Itemized modification records
========================================

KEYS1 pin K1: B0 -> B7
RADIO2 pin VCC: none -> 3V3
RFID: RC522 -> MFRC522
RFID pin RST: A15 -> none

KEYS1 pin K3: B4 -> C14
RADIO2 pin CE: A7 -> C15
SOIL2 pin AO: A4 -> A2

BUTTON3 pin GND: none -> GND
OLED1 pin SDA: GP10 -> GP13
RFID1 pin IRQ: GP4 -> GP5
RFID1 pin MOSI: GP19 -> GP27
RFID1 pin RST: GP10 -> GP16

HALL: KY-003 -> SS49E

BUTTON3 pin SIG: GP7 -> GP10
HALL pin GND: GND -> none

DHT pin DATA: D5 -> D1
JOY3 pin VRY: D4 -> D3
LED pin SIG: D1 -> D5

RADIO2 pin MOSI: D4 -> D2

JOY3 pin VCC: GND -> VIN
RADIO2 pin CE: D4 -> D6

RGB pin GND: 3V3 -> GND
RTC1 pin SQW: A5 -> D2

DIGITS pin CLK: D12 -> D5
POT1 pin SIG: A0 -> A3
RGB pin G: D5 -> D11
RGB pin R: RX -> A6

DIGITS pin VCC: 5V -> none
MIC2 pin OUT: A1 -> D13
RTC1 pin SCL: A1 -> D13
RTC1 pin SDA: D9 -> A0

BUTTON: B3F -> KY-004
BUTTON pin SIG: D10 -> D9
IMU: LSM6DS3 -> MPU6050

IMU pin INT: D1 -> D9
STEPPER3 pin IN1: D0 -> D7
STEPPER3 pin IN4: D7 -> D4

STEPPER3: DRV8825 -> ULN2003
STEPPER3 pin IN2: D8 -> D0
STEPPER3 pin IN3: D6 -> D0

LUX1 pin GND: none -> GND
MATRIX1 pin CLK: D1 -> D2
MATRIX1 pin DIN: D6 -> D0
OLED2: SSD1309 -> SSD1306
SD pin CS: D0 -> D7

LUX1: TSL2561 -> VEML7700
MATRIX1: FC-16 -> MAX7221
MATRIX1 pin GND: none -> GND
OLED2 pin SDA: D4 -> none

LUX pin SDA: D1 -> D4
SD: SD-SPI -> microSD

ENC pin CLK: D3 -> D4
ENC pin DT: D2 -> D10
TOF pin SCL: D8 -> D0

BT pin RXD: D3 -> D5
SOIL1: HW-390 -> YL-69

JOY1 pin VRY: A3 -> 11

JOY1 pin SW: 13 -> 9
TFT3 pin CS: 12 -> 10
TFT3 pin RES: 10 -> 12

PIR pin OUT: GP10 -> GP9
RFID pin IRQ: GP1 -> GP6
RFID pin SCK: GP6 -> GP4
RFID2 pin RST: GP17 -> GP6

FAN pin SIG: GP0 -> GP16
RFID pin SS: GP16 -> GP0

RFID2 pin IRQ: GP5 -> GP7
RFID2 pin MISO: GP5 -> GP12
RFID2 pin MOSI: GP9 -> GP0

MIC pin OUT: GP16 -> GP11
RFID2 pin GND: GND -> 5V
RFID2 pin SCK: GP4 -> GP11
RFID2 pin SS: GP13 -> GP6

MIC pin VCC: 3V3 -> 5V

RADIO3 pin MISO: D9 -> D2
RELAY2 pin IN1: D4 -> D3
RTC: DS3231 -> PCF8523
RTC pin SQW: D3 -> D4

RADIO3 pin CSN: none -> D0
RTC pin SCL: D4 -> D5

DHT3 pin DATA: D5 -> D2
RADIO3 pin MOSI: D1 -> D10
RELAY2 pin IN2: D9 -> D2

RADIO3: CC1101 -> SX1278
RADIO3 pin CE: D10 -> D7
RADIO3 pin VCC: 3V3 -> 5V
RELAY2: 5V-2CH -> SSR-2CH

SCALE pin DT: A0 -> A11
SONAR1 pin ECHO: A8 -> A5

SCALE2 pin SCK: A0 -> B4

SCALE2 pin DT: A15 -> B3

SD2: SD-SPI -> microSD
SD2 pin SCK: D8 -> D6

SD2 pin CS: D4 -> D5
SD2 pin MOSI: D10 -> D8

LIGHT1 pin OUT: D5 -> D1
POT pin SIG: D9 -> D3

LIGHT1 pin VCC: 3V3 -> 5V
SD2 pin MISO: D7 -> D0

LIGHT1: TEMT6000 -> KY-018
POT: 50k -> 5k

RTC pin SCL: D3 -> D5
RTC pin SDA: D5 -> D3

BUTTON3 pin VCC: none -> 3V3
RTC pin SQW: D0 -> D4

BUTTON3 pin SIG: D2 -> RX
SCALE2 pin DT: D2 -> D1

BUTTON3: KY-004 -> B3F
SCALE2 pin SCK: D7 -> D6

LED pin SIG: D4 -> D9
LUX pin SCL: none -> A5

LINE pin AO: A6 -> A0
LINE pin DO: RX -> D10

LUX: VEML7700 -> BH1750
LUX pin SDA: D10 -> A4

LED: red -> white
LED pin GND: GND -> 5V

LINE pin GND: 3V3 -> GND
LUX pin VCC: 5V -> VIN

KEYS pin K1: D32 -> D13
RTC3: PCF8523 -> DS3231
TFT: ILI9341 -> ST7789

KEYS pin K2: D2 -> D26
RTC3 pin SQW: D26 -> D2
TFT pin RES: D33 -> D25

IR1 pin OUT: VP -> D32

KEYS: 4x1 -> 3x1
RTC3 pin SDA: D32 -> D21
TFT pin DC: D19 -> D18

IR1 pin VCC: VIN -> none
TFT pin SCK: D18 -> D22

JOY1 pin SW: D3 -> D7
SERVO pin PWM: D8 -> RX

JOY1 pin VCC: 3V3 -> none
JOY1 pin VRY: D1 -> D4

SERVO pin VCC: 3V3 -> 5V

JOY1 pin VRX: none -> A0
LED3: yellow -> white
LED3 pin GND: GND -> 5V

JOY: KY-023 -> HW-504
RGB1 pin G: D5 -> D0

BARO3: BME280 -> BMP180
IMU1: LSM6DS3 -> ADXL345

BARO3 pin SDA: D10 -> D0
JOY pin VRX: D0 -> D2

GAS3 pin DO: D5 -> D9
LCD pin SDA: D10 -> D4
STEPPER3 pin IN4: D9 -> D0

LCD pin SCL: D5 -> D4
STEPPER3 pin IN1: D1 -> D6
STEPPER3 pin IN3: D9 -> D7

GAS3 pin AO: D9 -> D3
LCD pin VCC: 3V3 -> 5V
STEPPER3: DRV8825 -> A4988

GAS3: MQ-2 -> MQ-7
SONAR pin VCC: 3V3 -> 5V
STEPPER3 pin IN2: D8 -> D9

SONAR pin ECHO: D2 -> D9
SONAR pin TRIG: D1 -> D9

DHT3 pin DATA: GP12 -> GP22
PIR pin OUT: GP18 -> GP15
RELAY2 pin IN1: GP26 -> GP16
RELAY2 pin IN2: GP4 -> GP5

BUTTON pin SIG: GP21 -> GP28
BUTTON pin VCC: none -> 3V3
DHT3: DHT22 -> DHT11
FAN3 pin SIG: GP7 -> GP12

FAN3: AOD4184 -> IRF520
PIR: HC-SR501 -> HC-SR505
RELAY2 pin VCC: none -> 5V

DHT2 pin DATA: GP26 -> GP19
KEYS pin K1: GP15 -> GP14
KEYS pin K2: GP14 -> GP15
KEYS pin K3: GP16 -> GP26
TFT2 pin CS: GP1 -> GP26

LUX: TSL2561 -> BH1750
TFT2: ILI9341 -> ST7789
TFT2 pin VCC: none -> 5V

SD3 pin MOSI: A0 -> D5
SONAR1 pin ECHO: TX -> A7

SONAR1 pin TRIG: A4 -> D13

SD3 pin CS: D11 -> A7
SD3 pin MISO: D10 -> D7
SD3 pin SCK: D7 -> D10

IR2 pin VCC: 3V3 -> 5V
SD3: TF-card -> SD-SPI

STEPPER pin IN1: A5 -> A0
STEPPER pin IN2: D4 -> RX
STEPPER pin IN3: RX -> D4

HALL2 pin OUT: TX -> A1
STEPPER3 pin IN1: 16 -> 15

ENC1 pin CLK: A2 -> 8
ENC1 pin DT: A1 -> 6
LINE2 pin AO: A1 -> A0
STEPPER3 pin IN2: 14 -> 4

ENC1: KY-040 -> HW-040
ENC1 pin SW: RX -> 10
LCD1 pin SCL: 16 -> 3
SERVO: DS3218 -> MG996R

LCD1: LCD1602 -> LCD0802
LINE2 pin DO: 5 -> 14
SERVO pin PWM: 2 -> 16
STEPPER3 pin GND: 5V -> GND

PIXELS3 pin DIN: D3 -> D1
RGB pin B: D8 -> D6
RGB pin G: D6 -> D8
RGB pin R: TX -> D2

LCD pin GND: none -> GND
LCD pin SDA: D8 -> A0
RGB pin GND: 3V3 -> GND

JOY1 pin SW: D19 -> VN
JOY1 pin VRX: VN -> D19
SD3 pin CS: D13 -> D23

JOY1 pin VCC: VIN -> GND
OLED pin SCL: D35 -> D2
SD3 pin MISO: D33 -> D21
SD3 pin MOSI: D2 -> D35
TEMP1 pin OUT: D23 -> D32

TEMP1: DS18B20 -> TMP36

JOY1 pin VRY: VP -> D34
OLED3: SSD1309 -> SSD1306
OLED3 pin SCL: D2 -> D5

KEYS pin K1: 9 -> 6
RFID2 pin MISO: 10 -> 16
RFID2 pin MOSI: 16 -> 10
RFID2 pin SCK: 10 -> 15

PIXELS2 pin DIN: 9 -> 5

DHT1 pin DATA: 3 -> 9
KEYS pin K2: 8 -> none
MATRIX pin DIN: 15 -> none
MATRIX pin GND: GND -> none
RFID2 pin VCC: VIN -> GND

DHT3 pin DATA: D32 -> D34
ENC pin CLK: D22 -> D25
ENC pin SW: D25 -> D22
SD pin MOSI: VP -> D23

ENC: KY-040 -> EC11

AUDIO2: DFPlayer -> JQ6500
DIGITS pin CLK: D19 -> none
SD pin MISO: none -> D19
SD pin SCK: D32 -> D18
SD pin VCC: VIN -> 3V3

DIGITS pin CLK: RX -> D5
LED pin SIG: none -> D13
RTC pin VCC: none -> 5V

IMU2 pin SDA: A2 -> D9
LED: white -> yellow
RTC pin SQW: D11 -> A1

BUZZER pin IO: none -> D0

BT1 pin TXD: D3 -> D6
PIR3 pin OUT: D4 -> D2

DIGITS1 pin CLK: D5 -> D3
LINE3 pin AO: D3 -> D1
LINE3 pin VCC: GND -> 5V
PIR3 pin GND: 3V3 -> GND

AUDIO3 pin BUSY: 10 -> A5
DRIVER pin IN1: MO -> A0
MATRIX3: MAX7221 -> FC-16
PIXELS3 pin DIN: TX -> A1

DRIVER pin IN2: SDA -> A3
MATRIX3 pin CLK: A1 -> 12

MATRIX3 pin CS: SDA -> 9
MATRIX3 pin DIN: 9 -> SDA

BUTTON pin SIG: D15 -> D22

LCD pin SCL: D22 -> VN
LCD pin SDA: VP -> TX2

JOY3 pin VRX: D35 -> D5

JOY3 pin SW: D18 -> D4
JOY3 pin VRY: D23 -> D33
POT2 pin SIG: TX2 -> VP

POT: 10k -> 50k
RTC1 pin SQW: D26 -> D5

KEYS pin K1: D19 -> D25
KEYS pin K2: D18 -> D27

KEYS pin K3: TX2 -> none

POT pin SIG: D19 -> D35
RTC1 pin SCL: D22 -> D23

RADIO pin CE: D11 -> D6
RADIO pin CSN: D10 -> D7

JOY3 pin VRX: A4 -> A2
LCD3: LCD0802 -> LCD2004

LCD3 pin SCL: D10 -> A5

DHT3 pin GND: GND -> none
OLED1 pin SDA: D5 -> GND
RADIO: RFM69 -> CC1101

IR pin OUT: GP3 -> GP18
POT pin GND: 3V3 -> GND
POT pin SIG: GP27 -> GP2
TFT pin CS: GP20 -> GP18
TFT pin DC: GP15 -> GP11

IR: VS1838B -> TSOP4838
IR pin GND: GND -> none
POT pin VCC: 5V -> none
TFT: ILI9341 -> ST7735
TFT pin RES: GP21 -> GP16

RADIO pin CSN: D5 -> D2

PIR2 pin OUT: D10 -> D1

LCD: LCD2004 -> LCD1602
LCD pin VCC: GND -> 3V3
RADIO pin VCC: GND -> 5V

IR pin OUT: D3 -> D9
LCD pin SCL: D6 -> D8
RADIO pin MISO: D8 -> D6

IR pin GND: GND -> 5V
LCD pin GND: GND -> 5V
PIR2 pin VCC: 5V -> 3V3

========================================

§ Required work: Taking the entries above, write out exactly each line from the one holding "JOY3 pin VRX: A4 -> A2" to the one holding "IR pin GND: GND -> none", both included, and stop there.

§ Answer to the exercise:
JOY3 pin VRX: A4 -> A2
LCD3: LCD0802 -> LCD2004

LCD3 pin SCL: D10 -> A5

DHT3 pin GND: GND -> none
OLED1 pin SDA: D5 -> GND
RADIO: RFM69 -> CC1101

IR pin OUT: GP3 -> GP18
POT pin GND: 3V3 -> GND
POT pin SIG: GP27 -> GP2
TFT pin CS: GP20 -> GP18
TFT pin DC: GP15 -> GP11

IR: VS1838B -> TSOP4838
IR pin GND: GND -> none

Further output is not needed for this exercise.